RECORDS PROVIDED |

※ ※ ※

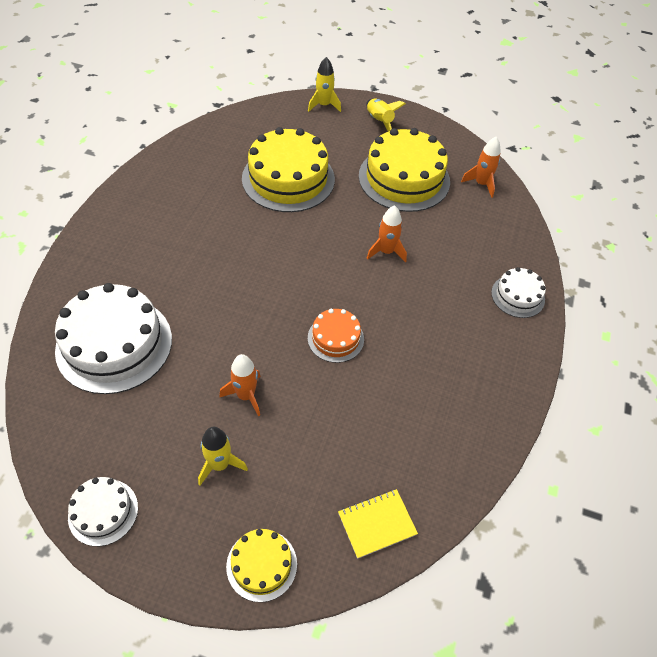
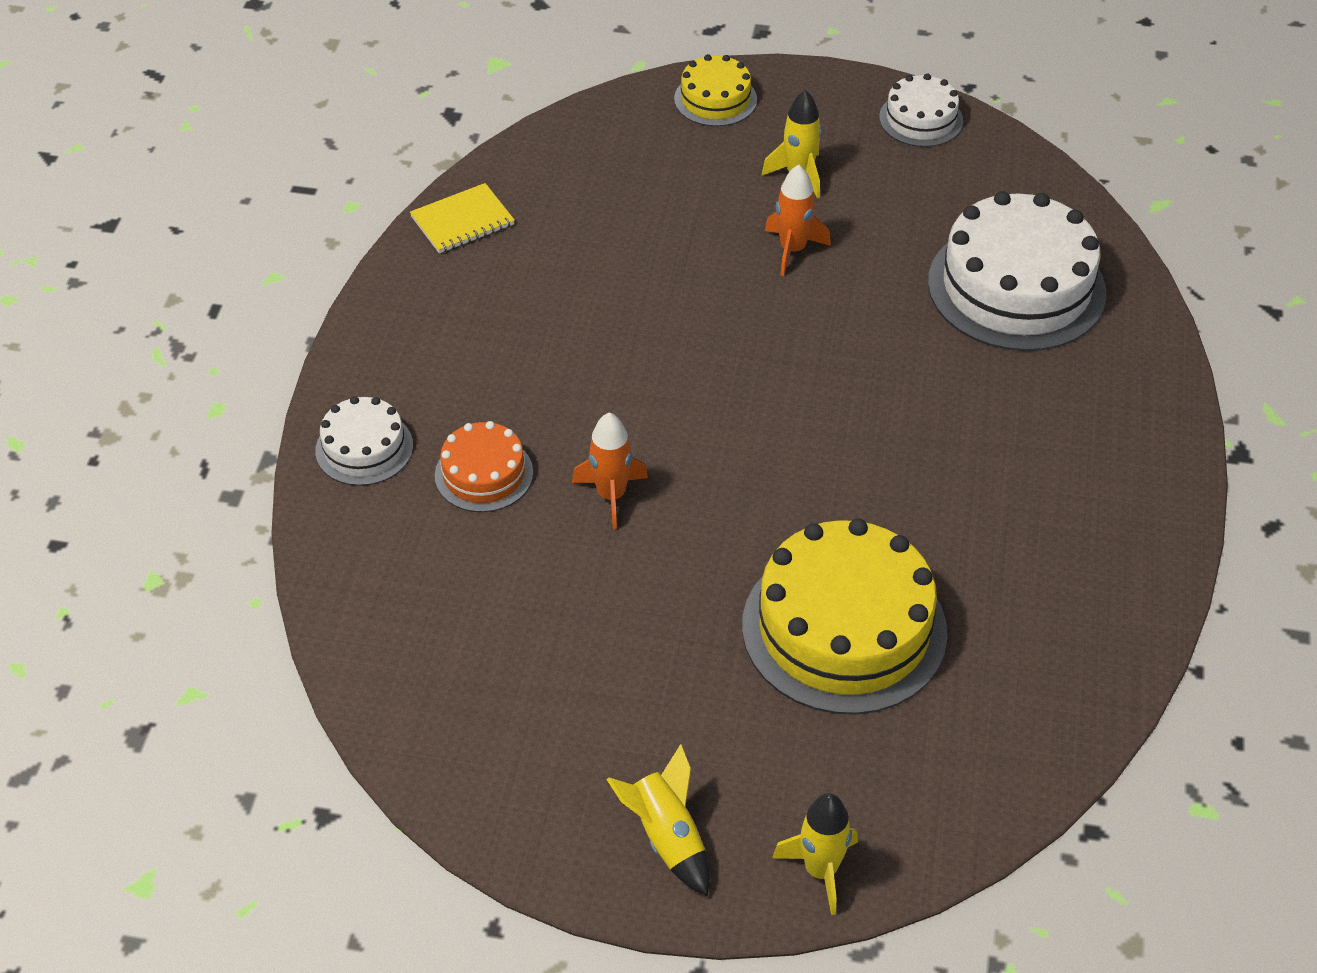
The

※ ※ ※

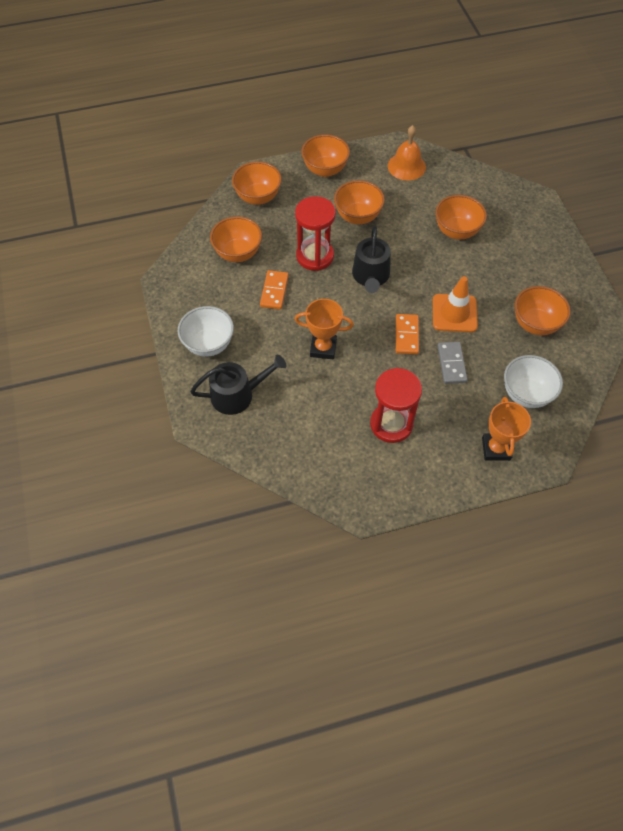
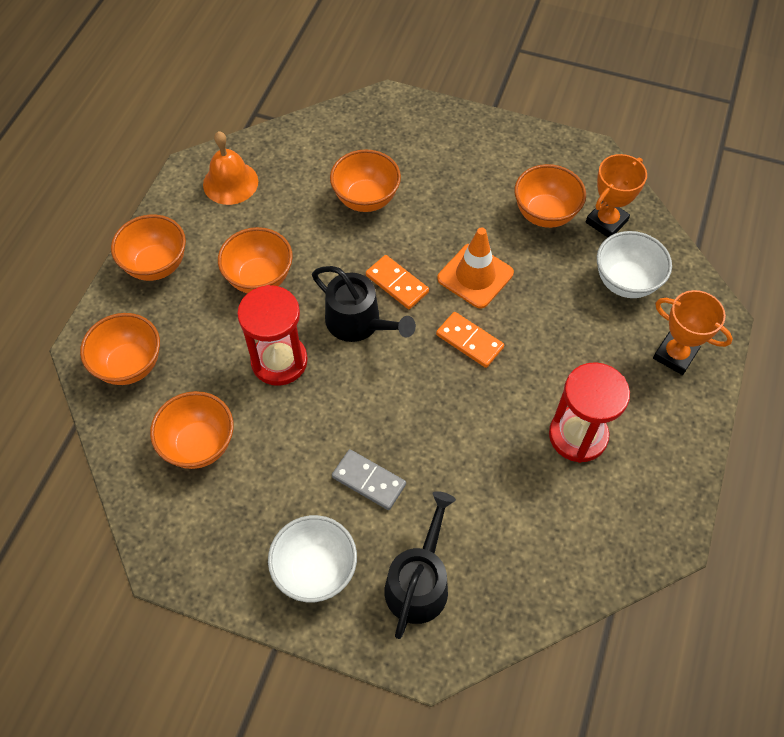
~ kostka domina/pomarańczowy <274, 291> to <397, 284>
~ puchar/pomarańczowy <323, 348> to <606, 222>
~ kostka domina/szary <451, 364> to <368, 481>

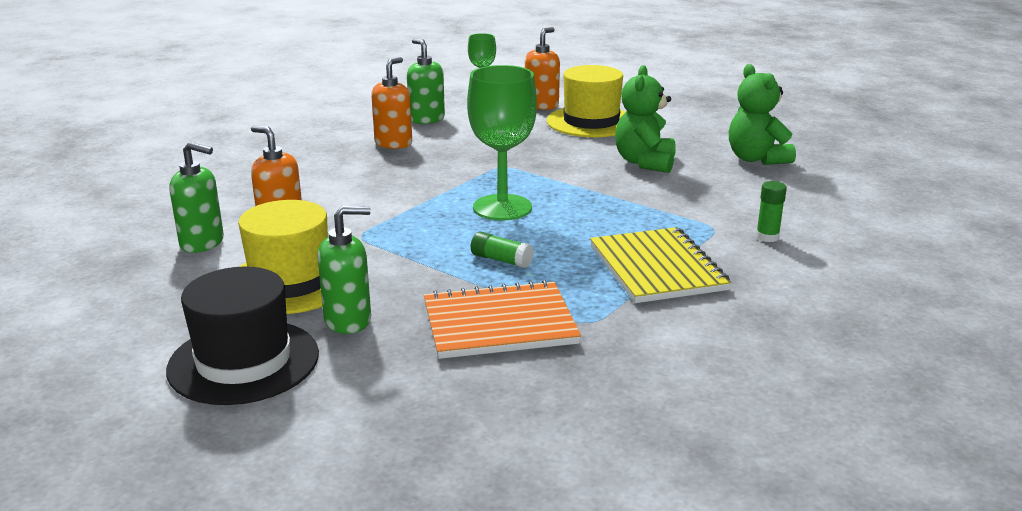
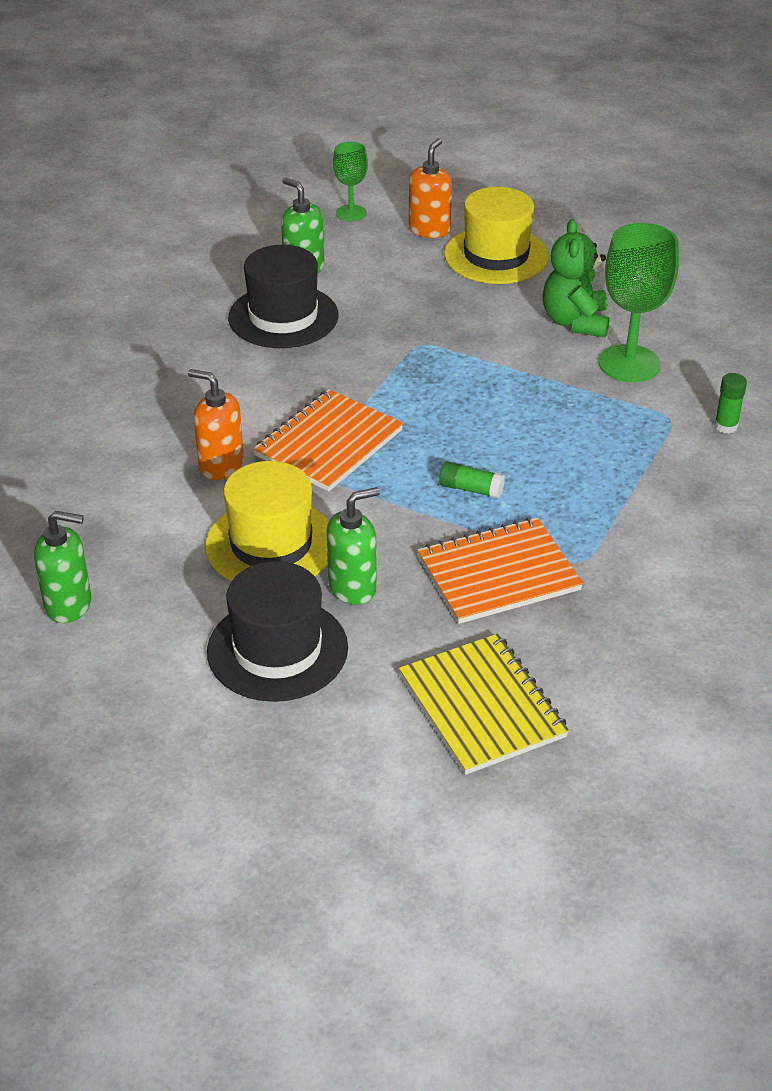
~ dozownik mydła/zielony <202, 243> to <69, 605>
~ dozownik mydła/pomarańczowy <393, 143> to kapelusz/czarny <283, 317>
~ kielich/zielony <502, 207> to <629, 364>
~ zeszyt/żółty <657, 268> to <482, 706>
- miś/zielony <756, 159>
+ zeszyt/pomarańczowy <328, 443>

※ ※ ※

TASK GOAL |
Would you please repeat exactly the lines above, starting at the line with "to <397, 284>" and stopping at the line with "to <606, 222>", both included?

YOUR SOLUTION |
~ kostka domina/pomarańczowy <274, 291> to <397, 284>
~ puchar/pomarańczowy <323, 348> to <606, 222>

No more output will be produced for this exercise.